# DATA FOR PROCESSING

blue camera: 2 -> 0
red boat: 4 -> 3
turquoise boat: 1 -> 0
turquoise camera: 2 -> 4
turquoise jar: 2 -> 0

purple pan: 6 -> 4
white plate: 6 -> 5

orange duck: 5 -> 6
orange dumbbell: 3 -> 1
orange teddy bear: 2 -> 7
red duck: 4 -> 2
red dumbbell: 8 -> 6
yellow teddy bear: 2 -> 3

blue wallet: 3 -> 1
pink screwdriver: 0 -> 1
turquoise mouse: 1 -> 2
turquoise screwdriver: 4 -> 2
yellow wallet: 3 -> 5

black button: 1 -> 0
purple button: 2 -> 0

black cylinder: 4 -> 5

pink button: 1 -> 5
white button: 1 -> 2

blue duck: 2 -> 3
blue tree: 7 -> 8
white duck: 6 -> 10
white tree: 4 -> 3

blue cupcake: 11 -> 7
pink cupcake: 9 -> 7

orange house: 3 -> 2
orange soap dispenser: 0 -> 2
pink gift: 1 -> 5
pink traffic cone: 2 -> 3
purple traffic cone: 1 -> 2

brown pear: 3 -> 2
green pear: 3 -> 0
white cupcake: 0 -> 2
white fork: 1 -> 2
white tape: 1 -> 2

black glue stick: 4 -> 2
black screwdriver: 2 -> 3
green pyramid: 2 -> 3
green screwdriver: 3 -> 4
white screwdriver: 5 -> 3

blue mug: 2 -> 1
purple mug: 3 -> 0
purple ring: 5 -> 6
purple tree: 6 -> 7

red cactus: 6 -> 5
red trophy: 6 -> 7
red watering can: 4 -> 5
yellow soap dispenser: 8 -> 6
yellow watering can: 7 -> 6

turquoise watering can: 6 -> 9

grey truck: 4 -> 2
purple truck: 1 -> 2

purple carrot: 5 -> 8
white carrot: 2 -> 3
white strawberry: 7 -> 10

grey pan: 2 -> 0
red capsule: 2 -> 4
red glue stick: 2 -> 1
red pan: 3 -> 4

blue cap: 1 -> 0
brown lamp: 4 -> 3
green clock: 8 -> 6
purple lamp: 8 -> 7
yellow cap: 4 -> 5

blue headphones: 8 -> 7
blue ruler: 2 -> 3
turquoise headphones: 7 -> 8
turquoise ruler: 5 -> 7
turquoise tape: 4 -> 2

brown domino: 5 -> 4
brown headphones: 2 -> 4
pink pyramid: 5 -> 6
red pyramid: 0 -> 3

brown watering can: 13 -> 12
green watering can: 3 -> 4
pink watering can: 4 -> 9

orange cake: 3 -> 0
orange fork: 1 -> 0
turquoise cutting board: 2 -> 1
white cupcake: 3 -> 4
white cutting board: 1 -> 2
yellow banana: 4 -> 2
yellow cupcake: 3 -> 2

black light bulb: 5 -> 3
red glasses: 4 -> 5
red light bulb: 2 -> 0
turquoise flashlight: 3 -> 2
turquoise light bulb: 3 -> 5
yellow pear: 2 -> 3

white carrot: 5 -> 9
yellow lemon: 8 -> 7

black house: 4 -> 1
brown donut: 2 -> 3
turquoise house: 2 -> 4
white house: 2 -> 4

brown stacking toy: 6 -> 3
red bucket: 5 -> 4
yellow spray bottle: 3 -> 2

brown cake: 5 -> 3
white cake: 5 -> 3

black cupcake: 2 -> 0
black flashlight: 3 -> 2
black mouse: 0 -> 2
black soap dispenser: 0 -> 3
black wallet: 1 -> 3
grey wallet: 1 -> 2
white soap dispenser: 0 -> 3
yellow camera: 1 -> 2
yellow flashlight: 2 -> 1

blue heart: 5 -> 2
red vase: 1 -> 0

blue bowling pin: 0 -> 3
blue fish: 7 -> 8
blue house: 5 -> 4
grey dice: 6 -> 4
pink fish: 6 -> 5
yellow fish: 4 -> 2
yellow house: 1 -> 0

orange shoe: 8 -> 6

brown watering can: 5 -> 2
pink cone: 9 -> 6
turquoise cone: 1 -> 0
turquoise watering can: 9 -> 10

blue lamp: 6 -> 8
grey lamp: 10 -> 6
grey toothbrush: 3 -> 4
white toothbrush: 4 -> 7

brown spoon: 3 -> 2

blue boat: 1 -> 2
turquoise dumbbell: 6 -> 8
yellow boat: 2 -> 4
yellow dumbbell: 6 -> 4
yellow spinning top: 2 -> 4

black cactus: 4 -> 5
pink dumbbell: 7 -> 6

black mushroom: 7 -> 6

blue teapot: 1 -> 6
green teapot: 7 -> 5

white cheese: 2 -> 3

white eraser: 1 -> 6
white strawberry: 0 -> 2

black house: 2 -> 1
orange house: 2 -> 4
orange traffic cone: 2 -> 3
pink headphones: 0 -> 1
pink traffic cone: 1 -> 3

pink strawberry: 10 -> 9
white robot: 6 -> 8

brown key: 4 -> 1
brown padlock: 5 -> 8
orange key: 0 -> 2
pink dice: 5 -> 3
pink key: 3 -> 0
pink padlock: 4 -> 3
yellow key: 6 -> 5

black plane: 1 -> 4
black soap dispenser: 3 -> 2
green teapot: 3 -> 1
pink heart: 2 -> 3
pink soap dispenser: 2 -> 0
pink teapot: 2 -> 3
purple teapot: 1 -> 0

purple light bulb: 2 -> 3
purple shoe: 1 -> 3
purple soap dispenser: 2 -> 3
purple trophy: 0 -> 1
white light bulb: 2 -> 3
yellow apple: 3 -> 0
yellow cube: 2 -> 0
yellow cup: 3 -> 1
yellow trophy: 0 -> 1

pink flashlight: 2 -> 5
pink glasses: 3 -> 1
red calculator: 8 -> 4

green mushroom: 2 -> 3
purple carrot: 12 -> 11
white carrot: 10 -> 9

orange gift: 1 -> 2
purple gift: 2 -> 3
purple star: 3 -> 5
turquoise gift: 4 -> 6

# TRY IT
Reproduce the material above. Do not change a word.

# ANSWER FOR THIS EXERCISE
blue camera: 2 -> 0
red boat: 4 -> 3
turquoise boat: 1 -> 0
turquoise camera: 2 -> 4
turquoise jar: 2 -> 0

purple pan: 6 -> 4
white plate: 6 -> 5

orange duck: 5 -> 6
orange dumbbell: 3 -> 1
orange teddy bear: 2 -> 7
red duck: 4 -> 2
red dumbbell: 8 -> 6
yellow teddy bear: 2 -> 3

blue wallet: 3 -> 1
pink screwdriver: 0 -> 1
turquoise mouse: 1 -> 2
turquoise screwdriver: 4 -> 2
yellow wallet: 3 -> 5

black button: 1 -> 0
purple button: 2 -> 0

black cylinder: 4 -> 5

pink button: 1 -> 5
white button: 1 -> 2

blue duck: 2 -> 3
blue tree: 7 -> 8
white duck: 6 -> 10
white tree: 4 -> 3

blue cupcake: 11 -> 7
pink cupcake: 9 -> 7

orange house: 3 -> 2
orange soap dispenser: 0 -> 2
pink gift: 1 -> 5
pink traffic cone: 2 -> 3
purple traffic cone: 1 -> 2

brown pear: 3 -> 2
green pear: 3 -> 0
white cupcake: 0 -> 2
white fork: 1 -> 2
white tape: 1 -> 2

black glue stick: 4 -> 2
black screwdriver: 2 -> 3
green pyramid: 2 -> 3
green screwdriver: 3 -> 4
white screwdriver: 5 -> 3

blue mug: 2 -> 1
purple mug: 3 -> 0
purple ring: 5 -> 6
purple tree: 6 -> 7

red cactus: 6 -> 5
red trophy: 6 -> 7
red watering can: 4 -> 5
yellow soap dispenser: 8 -> 6
yellow watering can: 7 -> 6

turquoise watering can: 6 -> 9

grey truck: 4 -> 2
purple truck: 1 -> 2

purple carrot: 5 -> 8
white carrot: 2 -> 3
white strawberry: 7 -> 10

grey pan: 2 -> 0
red capsule: 2 -> 4
red glue stick: 2 -> 1
red pan: 3 -> 4

blue cap: 1 -> 0
brown lamp: 4 -> 3
green clock: 8 -> 6
purple lamp: 8 -> 7
yellow cap: 4 -> 5

blue headphones: 8 -> 7
blue ruler: 2 -> 3
turquoise headphones: 7 -> 8
turquoise ruler: 5 -> 7
turquoise tape: 4 -> 2

brown domino: 5 -> 4
brown headphones: 2 -> 4
pink pyramid: 5 -> 6
red pyramid: 0 -> 3

brown watering can: 13 -> 12
green watering can: 3 -> 4
pink watering can: 4 -> 9

orange cake: 3 -> 0
orange fork: 1 -> 0
turquoise cutting board: 2 -> 1
white cupcake: 3 -> 4
white cutting board: 1 -> 2
yellow banana: 4 -> 2
yellow cupcake: 3 -> 2

black light bulb: 5 -> 3
red glasses: 4 -> 5
red light bulb: 2 -> 0
turquoise flashlight: 3 -> 2
turquoise light bulb: 3 -> 5
yellow pear: 2 -> 3

white carrot: 5 -> 9
yellow lemon: 8 -> 7

black house: 4 -> 1
brown donut: 2 -> 3
turquoise house: 2 -> 4
white house: 2 -> 4

brown stacking toy: 6 -> 3
red bucket: 5 -> 4
yellow spray bottle: 3 -> 2

brown cake: 5 -> 3
white cake: 5 -> 3

black cupcake: 2 -> 0
black flashlight: 3 -> 2
black mouse: 0 -> 2
black soap dispenser: 0 -> 3
black wallet: 1 -> 3
grey wallet: 1 -> 2
white soap dispenser: 0 -> 3
yellow camera: 1 -> 2
yellow flashlight: 2 -> 1

blue heart: 5 -> 2
red vase: 1 -> 0

blue bowling pin: 0 -> 3
blue fish: 7 -> 8
blue house: 5 -> 4
grey dice: 6 -> 4
pink fish: 6 -> 5
yellow fish: 4 -> 2
yellow house: 1 -> 0

orange shoe: 8 -> 6

brown watering can: 5 -> 2
pink cone: 9 -> 6
turquoise cone: 1 -> 0
turquoise watering can: 9 -> 10

blue lamp: 6 -> 8
grey lamp: 10 -> 6
grey toothbrush: 3 -> 4
white toothbrush: 4 -> 7

brown spoon: 3 -> 2

blue boat: 1 -> 2
turquoise dumbbell: 6 -> 8
yellow boat: 2 -> 4
yellow dumbbell: 6 -> 4
yellow spinning top: 2 -> 4

black cactus: 4 -> 5
pink dumbbell: 7 -> 6

black mushroom: 7 -> 6

blue teapot: 1 -> 6
green teapot: 7 -> 5

white cheese: 2 -> 3

white eraser: 1 -> 6
white strawberry: 0 -> 2

black house: 2 -> 1
orange house: 2 -> 4
orange traffic cone: 2 -> 3
pink headphones: 0 -> 1
pink traffic cone: 1 -> 3

pink strawberry: 10 -> 9
white robot: 6 -> 8

brown key: 4 -> 1
brown padlock: 5 -> 8
orange key: 0 -> 2
pink dice: 5 -> 3
pink key: 3 -> 0
pink padlock: 4 -> 3
yellow key: 6 -> 5

black plane: 1 -> 4
black soap dispenser: 3 -> 2
green teapot: 3 -> 1
pink heart: 2 -> 3
pink soap dispenser: 2 -> 0
pink teapot: 2 -> 3
purple teapot: 1 -> 0

purple light bulb: 2 -> 3
purple shoe: 1 -> 3
purple soap dispenser: 2 -> 3
purple trophy: 0 -> 1
white light bulb: 2 -> 3
yellow apple: 3 -> 0
yellow cube: 2 -> 0
yellow cup: 3 -> 1
yellow trophy: 0 -> 1

pink flashlight: 2 -> 5
pink glasses: 3 -> 1
red calculator: 8 -> 4

green mushroom: 2 -> 3
purple carrot: 12 -> 11
white carrot: 10 -> 9

orange gift: 1 -> 2
purple gift: 2 -> 3
purple star: 3 -> 5
turquoise gift: 4 -> 6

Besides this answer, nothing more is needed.